## TASK TO CARRY OUT
Below are records. Find each line in them that holds the word "none" and copy it.

## SOURCE MATERIAL
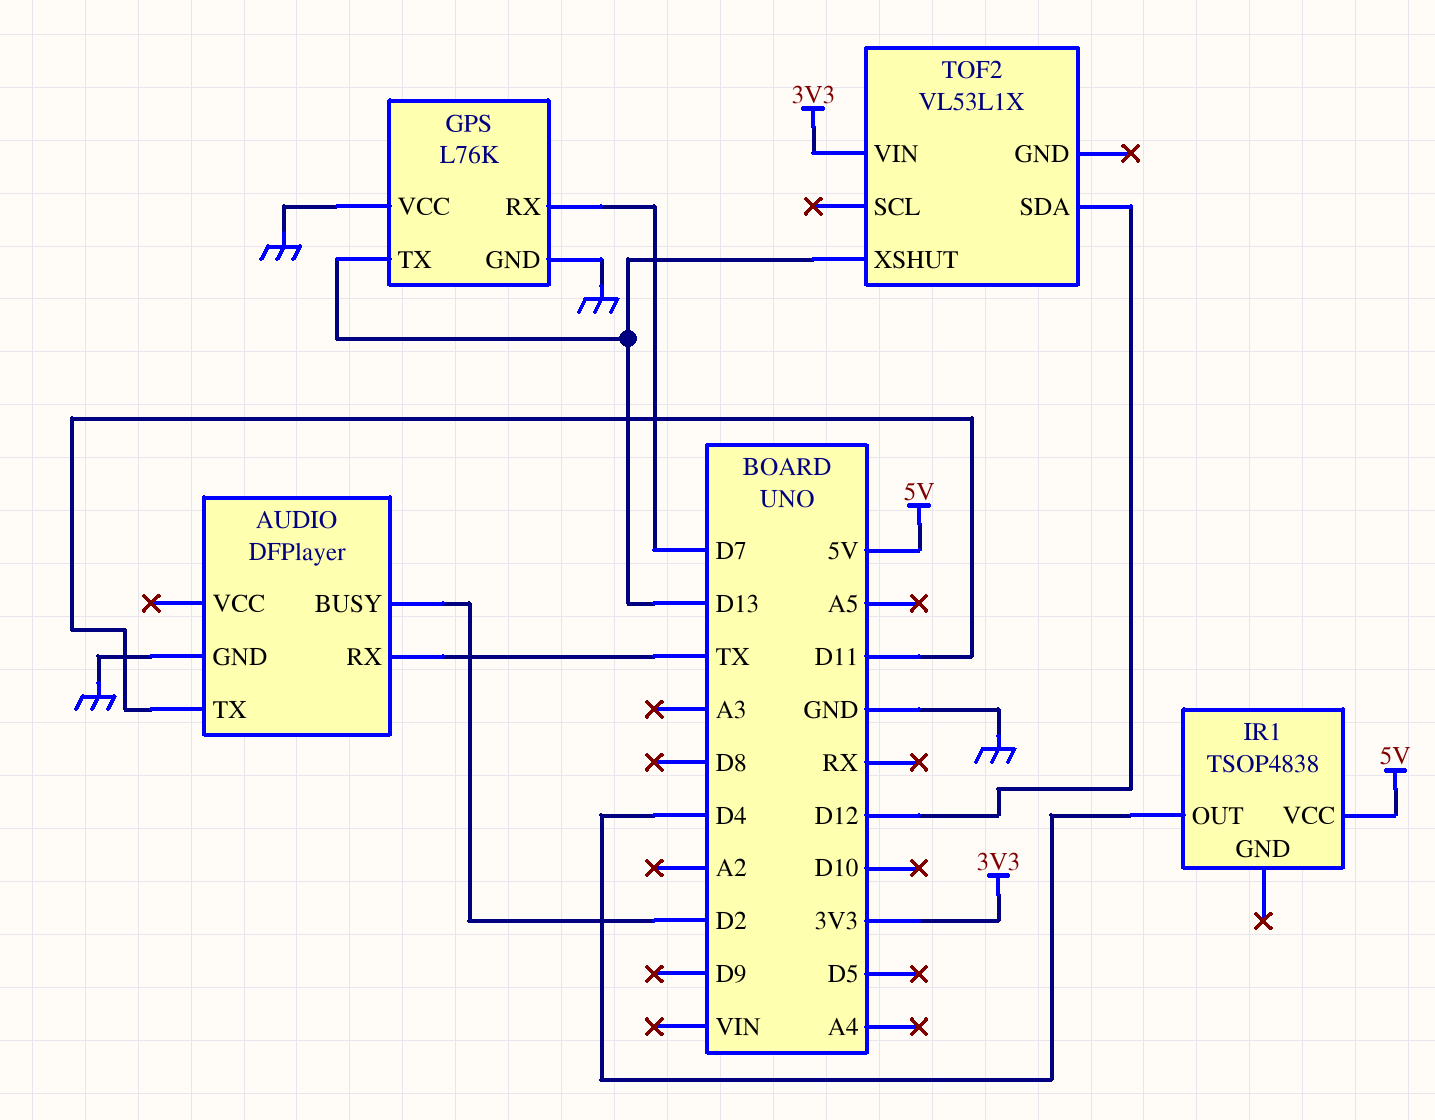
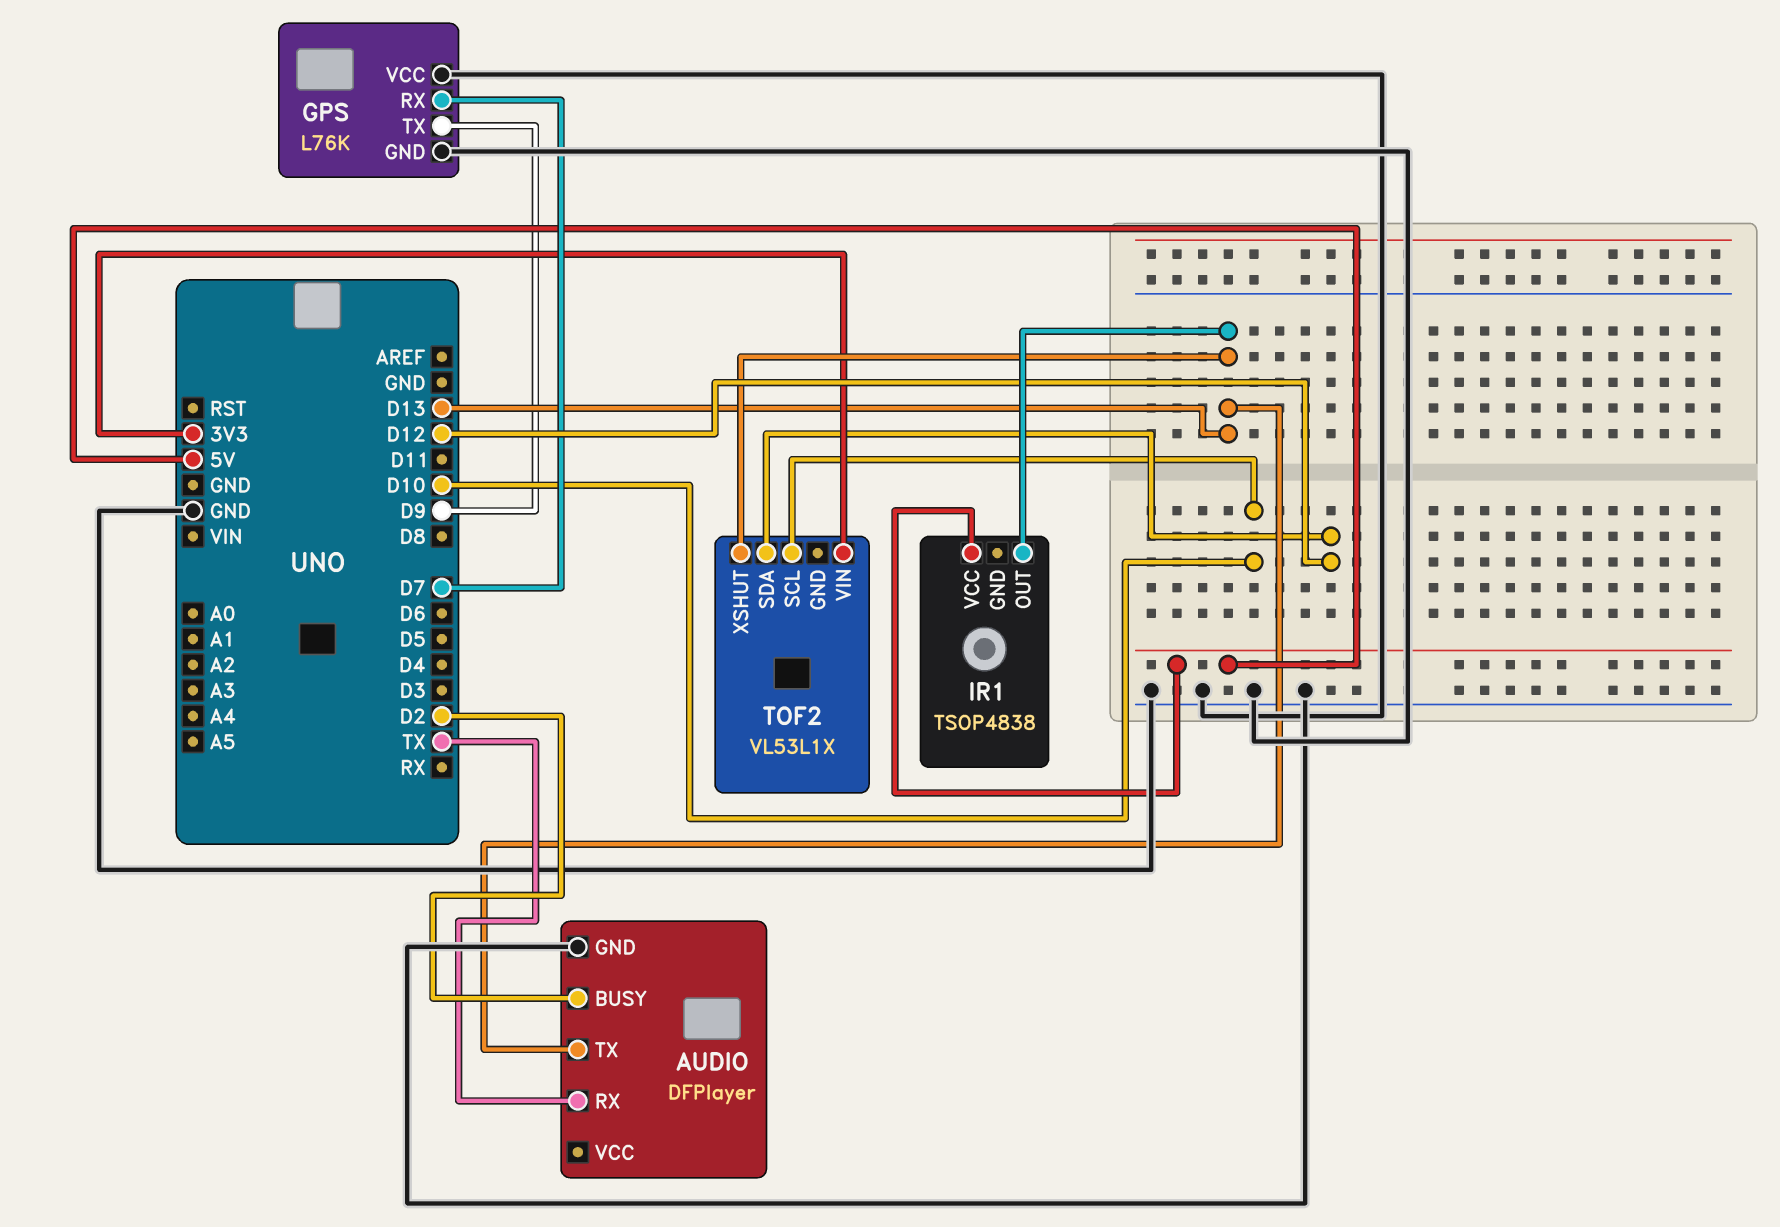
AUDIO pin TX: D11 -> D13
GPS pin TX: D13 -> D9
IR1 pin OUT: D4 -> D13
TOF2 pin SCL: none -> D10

...

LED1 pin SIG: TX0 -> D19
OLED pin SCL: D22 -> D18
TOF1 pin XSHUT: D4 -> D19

...

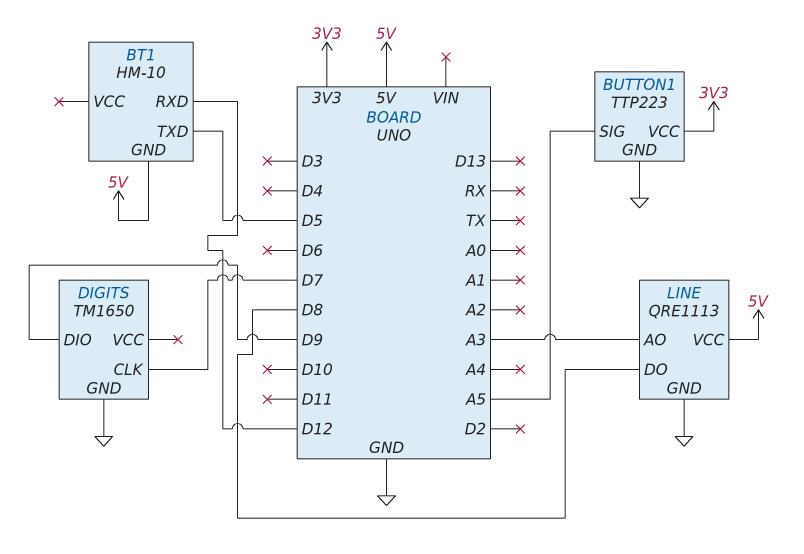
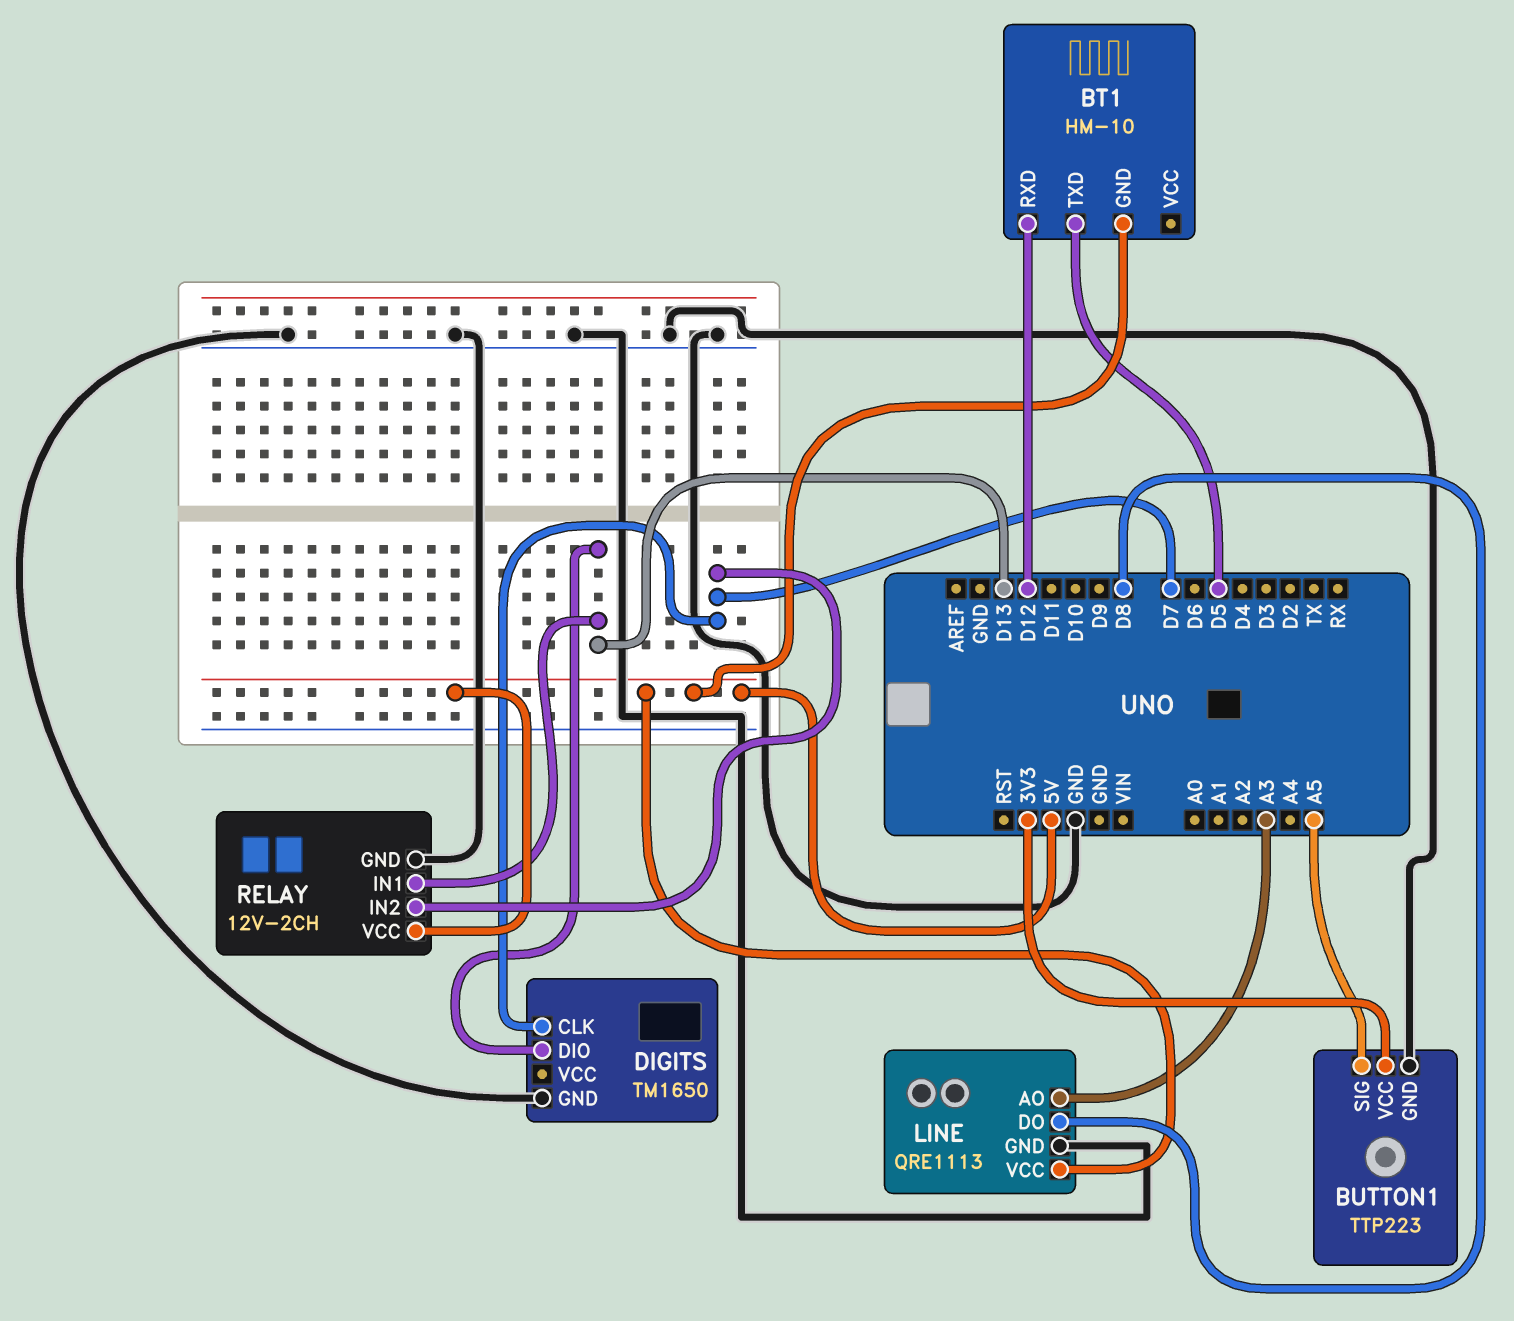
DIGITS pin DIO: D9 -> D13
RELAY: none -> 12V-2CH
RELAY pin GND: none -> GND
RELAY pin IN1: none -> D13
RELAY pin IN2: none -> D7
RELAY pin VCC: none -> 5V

## OUTPUT FOR THIS EXERCISE
TOF2 pin SCL: none -> D10
RELAY: none -> 12V-2CH
RELAY pin GND: none -> GND
RELAY pin IN1: none -> D13
RELAY pin IN2: none -> D7
RELAY pin VCC: none -> 5V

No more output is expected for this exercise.